[Task instructions]
Go through the data and report each line that holds the string "switch".

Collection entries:
╭──

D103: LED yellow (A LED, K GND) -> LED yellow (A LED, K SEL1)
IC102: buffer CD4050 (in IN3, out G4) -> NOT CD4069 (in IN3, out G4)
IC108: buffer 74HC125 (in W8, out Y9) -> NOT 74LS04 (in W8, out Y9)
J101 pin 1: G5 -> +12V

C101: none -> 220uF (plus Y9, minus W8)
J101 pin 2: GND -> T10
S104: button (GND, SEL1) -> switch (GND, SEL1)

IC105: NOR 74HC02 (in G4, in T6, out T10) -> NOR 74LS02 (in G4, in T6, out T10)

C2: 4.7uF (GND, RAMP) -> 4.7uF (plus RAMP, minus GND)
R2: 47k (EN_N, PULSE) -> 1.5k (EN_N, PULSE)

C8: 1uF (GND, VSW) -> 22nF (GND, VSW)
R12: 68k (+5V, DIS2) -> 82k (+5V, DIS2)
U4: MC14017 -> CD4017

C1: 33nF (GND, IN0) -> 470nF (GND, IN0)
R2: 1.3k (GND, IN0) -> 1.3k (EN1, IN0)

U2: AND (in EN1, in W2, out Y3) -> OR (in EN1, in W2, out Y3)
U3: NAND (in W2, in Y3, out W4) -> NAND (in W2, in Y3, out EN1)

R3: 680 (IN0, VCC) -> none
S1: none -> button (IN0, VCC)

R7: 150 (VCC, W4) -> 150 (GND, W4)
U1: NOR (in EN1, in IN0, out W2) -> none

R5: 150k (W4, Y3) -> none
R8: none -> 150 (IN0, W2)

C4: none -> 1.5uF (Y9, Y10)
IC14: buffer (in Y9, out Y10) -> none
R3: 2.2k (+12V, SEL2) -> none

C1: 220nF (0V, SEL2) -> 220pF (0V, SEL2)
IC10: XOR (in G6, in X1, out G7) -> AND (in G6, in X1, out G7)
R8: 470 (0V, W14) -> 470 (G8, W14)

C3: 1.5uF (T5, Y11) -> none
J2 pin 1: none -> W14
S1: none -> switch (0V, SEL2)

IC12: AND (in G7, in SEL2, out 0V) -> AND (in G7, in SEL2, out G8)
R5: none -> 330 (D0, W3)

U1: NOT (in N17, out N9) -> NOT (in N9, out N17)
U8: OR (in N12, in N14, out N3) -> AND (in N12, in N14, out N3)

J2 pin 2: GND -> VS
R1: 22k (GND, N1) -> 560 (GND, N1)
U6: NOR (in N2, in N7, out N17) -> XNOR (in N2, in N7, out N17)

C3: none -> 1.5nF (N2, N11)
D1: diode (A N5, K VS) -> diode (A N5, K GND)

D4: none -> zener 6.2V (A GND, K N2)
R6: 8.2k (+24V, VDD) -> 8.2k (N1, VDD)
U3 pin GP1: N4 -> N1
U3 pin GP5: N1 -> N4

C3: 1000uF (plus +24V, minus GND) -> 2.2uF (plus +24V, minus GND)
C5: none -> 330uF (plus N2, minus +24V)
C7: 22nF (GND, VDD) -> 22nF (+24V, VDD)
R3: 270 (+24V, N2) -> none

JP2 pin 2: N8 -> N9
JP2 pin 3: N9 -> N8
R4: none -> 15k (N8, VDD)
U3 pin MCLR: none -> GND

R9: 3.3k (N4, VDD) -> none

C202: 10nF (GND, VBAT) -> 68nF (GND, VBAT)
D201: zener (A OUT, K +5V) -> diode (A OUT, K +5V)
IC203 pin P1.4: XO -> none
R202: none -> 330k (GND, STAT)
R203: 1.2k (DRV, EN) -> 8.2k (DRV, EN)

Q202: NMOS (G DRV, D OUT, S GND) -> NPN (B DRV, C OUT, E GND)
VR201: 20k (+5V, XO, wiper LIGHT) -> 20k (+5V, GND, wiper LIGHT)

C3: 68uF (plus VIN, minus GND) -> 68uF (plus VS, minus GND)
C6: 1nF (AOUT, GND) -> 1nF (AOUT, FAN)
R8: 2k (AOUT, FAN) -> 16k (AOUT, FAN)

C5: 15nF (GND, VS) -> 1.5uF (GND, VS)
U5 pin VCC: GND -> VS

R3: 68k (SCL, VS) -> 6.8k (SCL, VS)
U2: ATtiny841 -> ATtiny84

╰──

[Solution below]
S104: button (GND, SEL1) -> switch (GND, SEL1)
S1: none -> switch (0V, SEL2)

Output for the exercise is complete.